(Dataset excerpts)
⁂
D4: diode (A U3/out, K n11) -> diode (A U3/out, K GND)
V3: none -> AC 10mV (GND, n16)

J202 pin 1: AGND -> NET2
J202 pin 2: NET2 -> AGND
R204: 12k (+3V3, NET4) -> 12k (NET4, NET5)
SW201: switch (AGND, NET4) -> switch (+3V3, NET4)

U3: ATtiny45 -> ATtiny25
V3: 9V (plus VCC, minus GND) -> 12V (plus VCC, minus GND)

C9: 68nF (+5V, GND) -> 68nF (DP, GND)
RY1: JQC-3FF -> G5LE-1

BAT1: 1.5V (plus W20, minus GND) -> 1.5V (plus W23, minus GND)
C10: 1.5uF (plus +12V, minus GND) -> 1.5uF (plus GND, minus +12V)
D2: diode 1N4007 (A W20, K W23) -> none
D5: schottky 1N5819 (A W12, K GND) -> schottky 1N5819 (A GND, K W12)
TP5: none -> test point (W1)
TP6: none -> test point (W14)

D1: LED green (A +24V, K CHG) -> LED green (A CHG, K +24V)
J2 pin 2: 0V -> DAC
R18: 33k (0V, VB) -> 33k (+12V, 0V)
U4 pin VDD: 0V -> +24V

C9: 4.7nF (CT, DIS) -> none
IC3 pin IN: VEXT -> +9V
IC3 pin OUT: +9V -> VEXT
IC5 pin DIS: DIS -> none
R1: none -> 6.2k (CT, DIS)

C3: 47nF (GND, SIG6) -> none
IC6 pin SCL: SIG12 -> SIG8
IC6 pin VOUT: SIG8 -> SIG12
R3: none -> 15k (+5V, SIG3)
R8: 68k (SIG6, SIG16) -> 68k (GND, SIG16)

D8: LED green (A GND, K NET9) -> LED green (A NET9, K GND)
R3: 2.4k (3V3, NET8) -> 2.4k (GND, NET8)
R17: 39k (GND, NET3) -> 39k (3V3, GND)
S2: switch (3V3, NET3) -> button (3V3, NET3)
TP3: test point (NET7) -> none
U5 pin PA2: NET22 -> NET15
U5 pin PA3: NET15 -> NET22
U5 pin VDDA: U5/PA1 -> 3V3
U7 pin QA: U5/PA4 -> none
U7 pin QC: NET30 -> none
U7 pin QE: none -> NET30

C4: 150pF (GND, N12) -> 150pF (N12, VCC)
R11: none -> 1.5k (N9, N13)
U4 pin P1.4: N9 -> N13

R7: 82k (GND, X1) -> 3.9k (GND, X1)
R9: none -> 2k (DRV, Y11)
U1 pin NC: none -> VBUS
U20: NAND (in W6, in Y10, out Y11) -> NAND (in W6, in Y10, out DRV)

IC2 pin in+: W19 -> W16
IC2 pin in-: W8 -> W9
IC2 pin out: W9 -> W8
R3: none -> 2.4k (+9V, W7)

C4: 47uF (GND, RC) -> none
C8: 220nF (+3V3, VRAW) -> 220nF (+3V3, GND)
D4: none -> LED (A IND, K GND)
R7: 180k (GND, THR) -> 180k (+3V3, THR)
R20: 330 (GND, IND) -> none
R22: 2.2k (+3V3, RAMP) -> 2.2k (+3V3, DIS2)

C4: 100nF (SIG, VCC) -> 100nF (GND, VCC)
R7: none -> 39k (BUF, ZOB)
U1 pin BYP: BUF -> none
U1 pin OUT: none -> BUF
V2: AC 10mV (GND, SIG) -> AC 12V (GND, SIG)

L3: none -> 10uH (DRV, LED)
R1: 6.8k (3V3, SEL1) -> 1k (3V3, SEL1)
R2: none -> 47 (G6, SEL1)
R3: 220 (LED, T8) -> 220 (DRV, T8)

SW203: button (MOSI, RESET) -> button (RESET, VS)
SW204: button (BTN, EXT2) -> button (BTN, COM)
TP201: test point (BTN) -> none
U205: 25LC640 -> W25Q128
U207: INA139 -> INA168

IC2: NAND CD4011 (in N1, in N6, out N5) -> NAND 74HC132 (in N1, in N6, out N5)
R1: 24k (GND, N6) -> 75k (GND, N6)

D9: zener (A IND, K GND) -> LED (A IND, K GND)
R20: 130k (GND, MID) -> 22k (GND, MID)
⁂
• _Exercise objective_
Using the entries above, find all lines with "point". Copy them.

• _Completed task_
TP5: none -> test point (W1)
TP6: none -> test point (W14)
TP3: test point (NET7) -> none
TP201: test point (BTN) -> none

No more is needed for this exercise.